[[ Provided entries, beginning ]]

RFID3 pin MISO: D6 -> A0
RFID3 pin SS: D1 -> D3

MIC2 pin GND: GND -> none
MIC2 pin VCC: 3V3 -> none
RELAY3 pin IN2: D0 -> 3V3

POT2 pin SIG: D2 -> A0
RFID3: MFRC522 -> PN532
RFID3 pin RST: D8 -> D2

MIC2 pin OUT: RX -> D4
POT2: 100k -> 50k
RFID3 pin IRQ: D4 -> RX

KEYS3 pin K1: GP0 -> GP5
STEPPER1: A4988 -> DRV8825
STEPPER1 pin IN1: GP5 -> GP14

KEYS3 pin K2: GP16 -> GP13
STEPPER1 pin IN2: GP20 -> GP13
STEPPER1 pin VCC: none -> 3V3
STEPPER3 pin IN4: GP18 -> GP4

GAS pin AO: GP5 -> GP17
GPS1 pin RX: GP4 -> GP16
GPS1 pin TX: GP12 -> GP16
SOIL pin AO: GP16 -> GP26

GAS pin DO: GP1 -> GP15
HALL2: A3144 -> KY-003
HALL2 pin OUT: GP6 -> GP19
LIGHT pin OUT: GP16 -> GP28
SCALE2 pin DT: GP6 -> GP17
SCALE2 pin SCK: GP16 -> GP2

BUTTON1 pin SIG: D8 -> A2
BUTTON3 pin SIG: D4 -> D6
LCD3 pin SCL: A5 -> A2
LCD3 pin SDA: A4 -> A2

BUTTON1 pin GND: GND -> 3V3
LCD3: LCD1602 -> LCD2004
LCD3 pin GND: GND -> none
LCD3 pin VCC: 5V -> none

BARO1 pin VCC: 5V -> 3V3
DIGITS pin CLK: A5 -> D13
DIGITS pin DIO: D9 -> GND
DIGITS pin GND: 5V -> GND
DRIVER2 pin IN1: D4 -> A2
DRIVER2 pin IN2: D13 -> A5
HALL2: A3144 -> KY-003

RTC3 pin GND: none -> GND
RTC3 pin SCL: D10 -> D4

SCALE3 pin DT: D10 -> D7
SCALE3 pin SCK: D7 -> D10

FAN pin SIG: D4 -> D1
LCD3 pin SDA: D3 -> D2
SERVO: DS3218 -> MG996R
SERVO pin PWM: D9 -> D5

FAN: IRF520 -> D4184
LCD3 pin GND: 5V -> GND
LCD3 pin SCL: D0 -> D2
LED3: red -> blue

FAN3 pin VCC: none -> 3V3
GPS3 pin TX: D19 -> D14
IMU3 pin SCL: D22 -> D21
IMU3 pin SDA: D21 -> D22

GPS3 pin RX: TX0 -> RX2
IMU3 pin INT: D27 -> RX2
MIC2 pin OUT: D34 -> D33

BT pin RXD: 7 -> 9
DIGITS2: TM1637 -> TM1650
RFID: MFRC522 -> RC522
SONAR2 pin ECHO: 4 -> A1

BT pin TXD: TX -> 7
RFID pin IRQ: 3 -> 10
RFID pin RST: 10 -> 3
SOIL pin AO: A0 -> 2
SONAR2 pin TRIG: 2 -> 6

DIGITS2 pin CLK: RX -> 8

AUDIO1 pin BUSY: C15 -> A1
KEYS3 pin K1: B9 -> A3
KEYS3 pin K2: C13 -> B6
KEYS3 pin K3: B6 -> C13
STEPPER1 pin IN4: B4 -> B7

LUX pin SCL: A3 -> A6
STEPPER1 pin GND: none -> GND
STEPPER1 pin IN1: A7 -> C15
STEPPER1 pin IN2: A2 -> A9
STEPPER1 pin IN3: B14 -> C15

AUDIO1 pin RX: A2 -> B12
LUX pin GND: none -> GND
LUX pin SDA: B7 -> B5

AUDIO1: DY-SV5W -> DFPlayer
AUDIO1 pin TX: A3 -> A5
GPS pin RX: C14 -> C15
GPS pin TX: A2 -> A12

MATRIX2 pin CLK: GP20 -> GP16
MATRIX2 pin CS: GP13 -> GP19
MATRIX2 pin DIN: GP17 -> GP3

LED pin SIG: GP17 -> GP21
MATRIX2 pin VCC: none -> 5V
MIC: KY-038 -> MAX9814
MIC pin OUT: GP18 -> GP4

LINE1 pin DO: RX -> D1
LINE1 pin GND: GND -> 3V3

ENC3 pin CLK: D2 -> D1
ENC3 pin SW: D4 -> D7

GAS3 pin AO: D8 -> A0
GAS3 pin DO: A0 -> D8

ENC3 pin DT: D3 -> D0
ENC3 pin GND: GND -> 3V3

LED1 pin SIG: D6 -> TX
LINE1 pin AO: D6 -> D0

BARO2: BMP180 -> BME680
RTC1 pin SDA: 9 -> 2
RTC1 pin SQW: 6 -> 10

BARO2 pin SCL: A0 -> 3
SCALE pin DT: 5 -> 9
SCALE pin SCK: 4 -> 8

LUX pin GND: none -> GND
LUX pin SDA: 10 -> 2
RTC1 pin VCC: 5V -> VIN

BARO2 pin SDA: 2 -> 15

[[ Provided entries, end ]]

What you have to do:
Exactly as given, repeat each line above.

Answer for this exercise:
RFID3 pin MISO: D6 -> A0
RFID3 pin SS: D1 -> D3

MIC2 pin GND: GND -> none
MIC2 pin VCC: 3V3 -> none
RELAY3 pin IN2: D0 -> 3V3

POT2 pin SIG: D2 -> A0
RFID3: MFRC522 -> PN532
RFID3 pin RST: D8 -> D2

MIC2 pin OUT: RX -> D4
POT2: 100k -> 50k
RFID3 pin IRQ: D4 -> RX

KEYS3 pin K1: GP0 -> GP5
STEPPER1: A4988 -> DRV8825
STEPPER1 pin IN1: GP5 -> GP14

KEYS3 pin K2: GP16 -> GP13
STEPPER1 pin IN2: GP20 -> GP13
STEPPER1 pin VCC: none -> 3V3
STEPPER3 pin IN4: GP18 -> GP4

GAS pin AO: GP5 -> GP17
GPS1 pin RX: GP4 -> GP16
GPS1 pin TX: GP12 -> GP16
SOIL pin AO: GP16 -> GP26

GAS pin DO: GP1 -> GP15
HALL2: A3144 -> KY-003
HALL2 pin OUT: GP6 -> GP19
LIGHT pin OUT: GP16 -> GP28
SCALE2 pin DT: GP6 -> GP17
SCALE2 pin SCK: GP16 -> GP2

BUTTON1 pin SIG: D8 -> A2
BUTTON3 pin SIG: D4 -> D6
LCD3 pin SCL: A5 -> A2
LCD3 pin SDA: A4 -> A2

BUTTON1 pin GND: GND -> 3V3
LCD3: LCD1602 -> LCD2004
LCD3 pin GND: GND -> none
LCD3 pin VCC: 5V -> none

BARO1 pin VCC: 5V -> 3V3
DIGITS pin CLK: A5 -> D13
DIGITS pin DIO: D9 -> GND
DIGITS pin GND: 5V -> GND
DRIVER2 pin IN1: D4 -> A2
DRIVER2 pin IN2: D13 -> A5
HALL2: A3144 -> KY-003

RTC3 pin GND: none -> GND
RTC3 pin SCL: D10 -> D4

SCALE3 pin DT: D10 -> D7
SCALE3 pin SCK: D7 -> D10

FAN pin SIG: D4 -> D1
LCD3 pin SDA: D3 -> D2
SERVO: DS3218 -> MG996R
SERVO pin PWM: D9 -> D5

FAN: IRF520 -> D4184
LCD3 pin GND: 5V -> GND
LCD3 pin SCL: D0 -> D2
LED3: red -> blue

FAN3 pin VCC: none -> 3V3
GPS3 pin TX: D19 -> D14
IMU3 pin SCL: D22 -> D21
IMU3 pin SDA: D21 -> D22

GPS3 pin RX: TX0 -> RX2
IMU3 pin INT: D27 -> RX2
MIC2 pin OUT: D34 -> D33

BT pin RXD: 7 -> 9
DIGITS2: TM1637 -> TM1650
RFID: MFRC522 -> RC522
SONAR2 pin ECHO: 4 -> A1

BT pin TXD: TX -> 7
RFID pin IRQ: 3 -> 10
RFID pin RST: 10 -> 3
SOIL pin AO: A0 -> 2
SONAR2 pin TRIG: 2 -> 6

DIGITS2 pin CLK: RX -> 8

AUDIO1 pin BUSY: C15 -> A1
KEYS3 pin K1: B9 -> A3
KEYS3 pin K2: C13 -> B6
KEYS3 pin K3: B6 -> C13
STEPPER1 pin IN4: B4 -> B7

LUX pin SCL: A3 -> A6
STEPPER1 pin GND: none -> GND
STEPPER1 pin IN1: A7 -> C15
STEPPER1 pin IN2: A2 -> A9
STEPPER1 pin IN3: B14 -> C15

AUDIO1 pin RX: A2 -> B12
LUX pin GND: none -> GND
LUX pin SDA: B7 -> B5

AUDIO1: DY-SV5W -> DFPlayer
AUDIO1 pin TX: A3 -> A5
GPS pin RX: C14 -> C15
GPS pin TX: A2 -> A12

MATRIX2 pin CLK: GP20 -> GP16
MATRIX2 pin CS: GP13 -> GP19
MATRIX2 pin DIN: GP17 -> GP3

LED pin SIG: GP17 -> GP21
MATRIX2 pin VCC: none -> 5V
MIC: KY-038 -> MAX9814
MIC pin OUT: GP18 -> GP4

LINE1 pin DO: RX -> D1
LINE1 pin GND: GND -> 3V3

ENC3 pin CLK: D2 -> D1
ENC3 pin SW: D4 -> D7

GAS3 pin AO: D8 -> A0
GAS3 pin DO: A0 -> D8

ENC3 pin DT: D3 -> D0
ENC3 pin GND: GND -> 3V3

LED1 pin SIG: D6 -> TX
LINE1 pin AO: D6 -> D0

BARO2: BMP180 -> BME680
RTC1 pin SDA: 9 -> 2
RTC1 pin SQW: 6 -> 10

BARO2 pin SCL: A0 -> 3
SCALE pin DT: 5 -> 9
SCALE pin SCK: 4 -> 8

LUX pin GND: none -> GND
LUX pin SDA: 10 -> 2
RTC1 pin VCC: 5V -> VIN

BARO2 pin SDA: 2 -> 15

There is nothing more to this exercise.